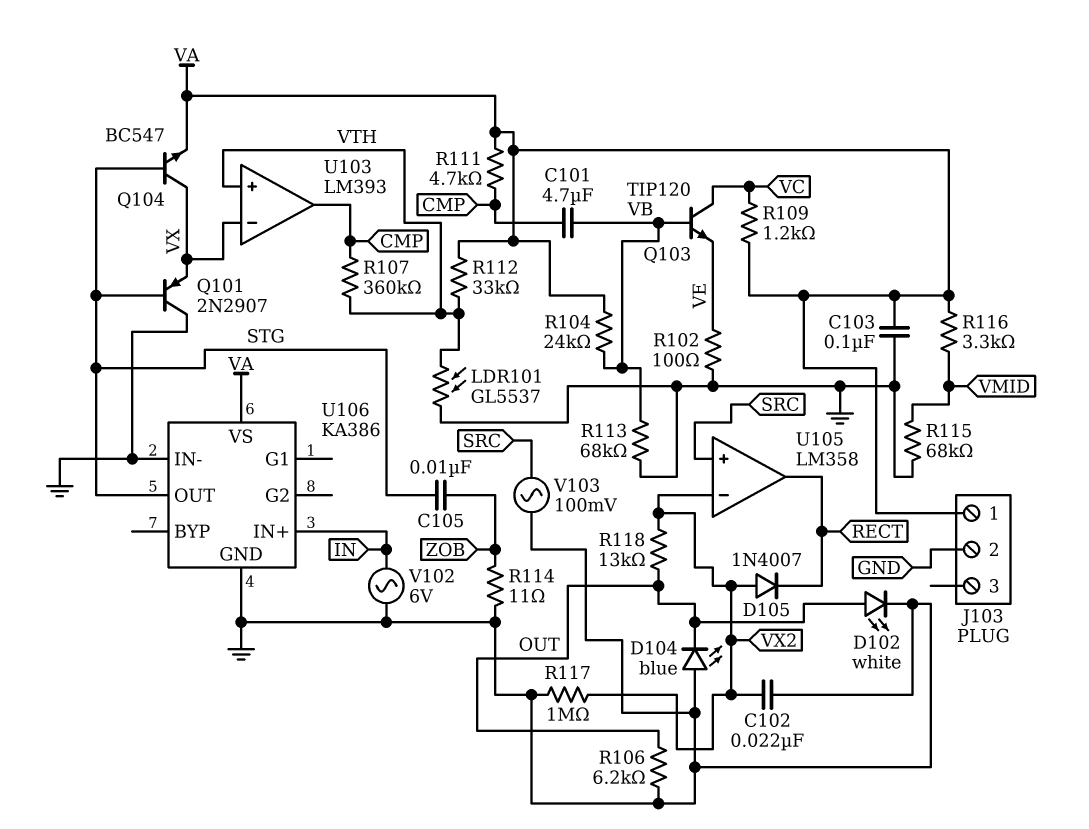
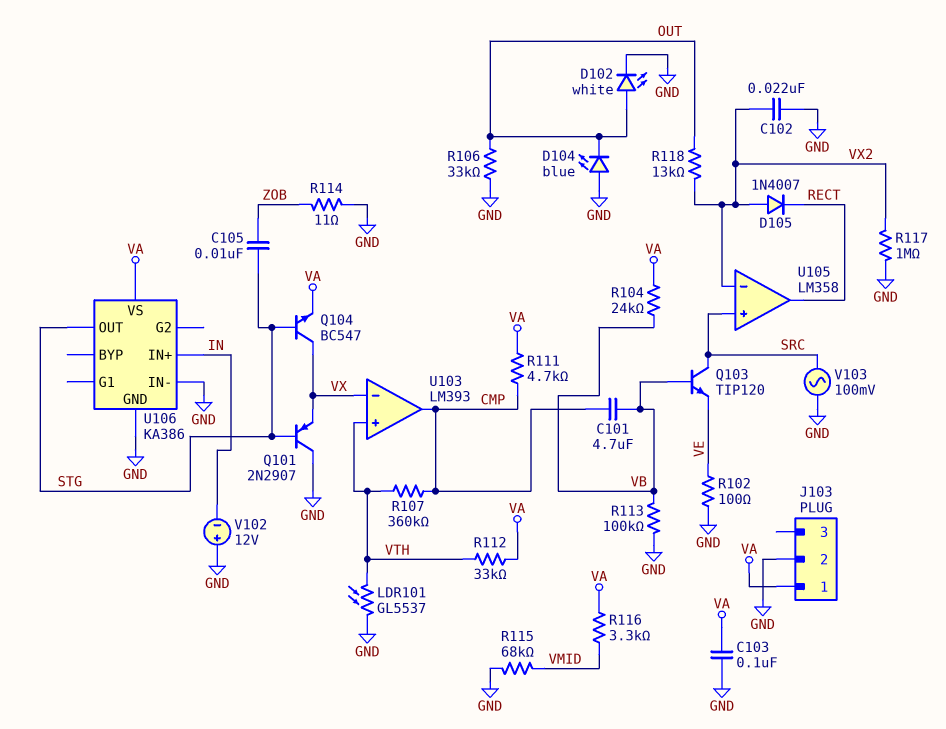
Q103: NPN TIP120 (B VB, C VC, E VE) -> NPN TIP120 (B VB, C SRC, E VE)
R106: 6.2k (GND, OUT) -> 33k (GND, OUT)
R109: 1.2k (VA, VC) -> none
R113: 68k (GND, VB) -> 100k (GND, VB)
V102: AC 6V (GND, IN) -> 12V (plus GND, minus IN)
┄┄┄┄┄┄┄┄┄┄┄┄┄┄┄┄┄┄┄┄
THE PROBLEM =>
Each line, starting with the one containing "R113: 68k (GND, VB) -> 100k (GND, VB)" and ending with the last line of the records above, should be reproduced exactly.

EXPECTED OUTPUT =>
R113: 68k (GND, VB) -> 100k (GND, VB)
V102: AC 6V (GND, IN) -> 12V (plus GND, minus IN)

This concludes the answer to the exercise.